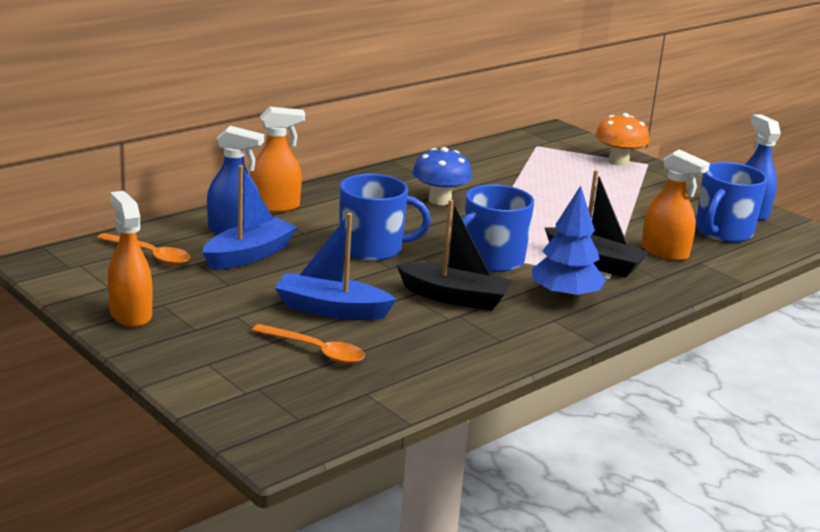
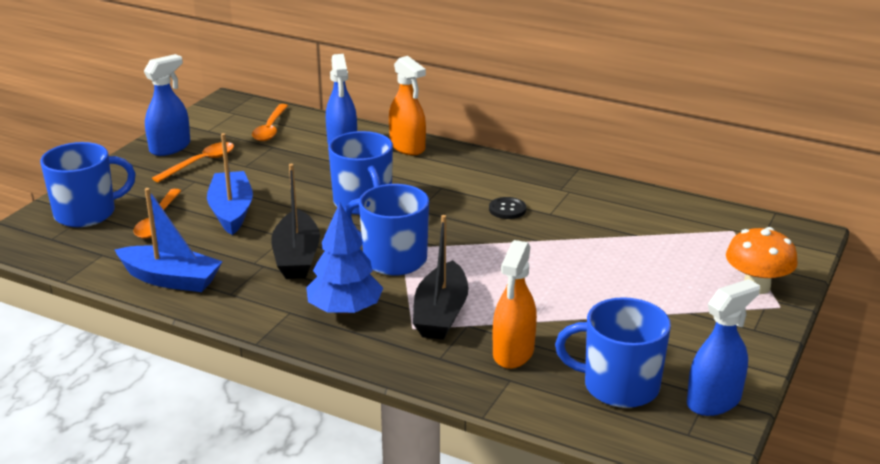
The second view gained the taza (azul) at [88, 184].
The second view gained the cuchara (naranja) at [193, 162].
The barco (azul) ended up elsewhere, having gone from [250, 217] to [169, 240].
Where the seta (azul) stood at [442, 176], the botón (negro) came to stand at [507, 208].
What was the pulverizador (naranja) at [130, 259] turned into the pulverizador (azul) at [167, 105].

****************

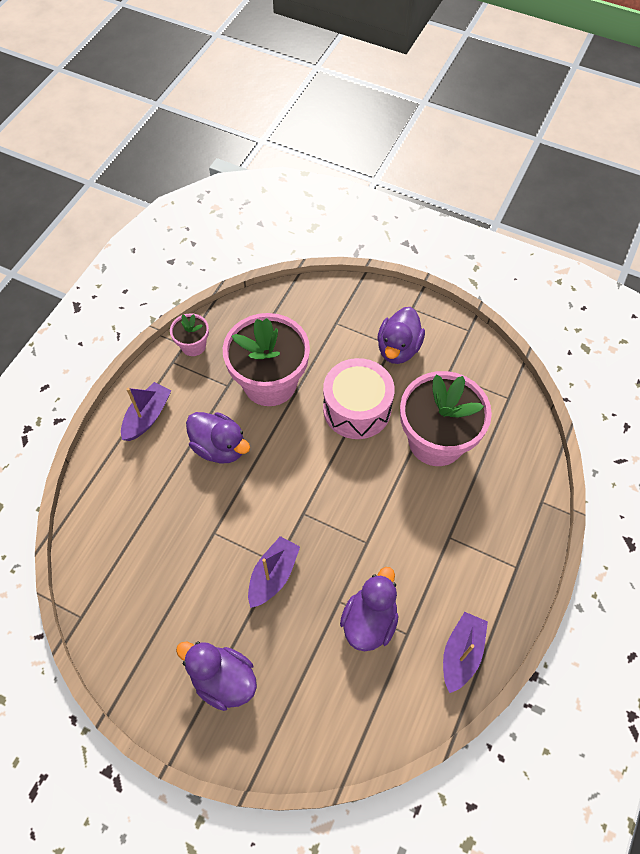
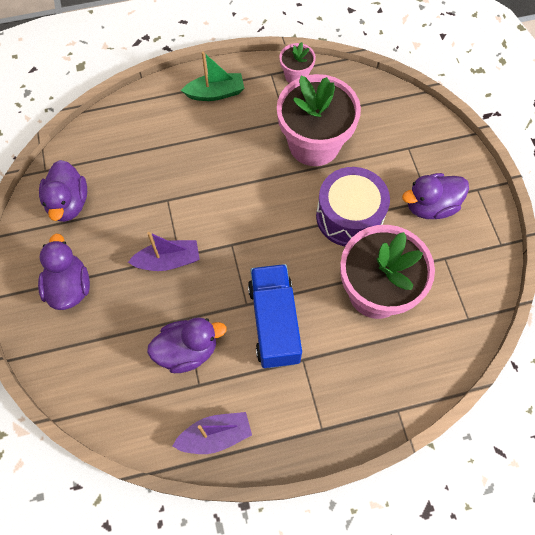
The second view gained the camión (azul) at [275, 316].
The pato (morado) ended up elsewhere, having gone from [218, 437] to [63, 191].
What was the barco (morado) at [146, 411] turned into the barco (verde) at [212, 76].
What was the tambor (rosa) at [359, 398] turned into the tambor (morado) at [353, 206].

****************

What is expected:
Show a copy of each line from the records above in which the string "turned" occurs.

Task answer:
What was the pulverizador (naranja) at [130, 259] turned into the pulverizador (azul) at [167, 105].
What was the barco (morado) at [146, 411] turned into the barco (verde) at [212, 76].
What was the tambor (rosa) at [359, 398] turned into the tambor (morado) at [353, 206].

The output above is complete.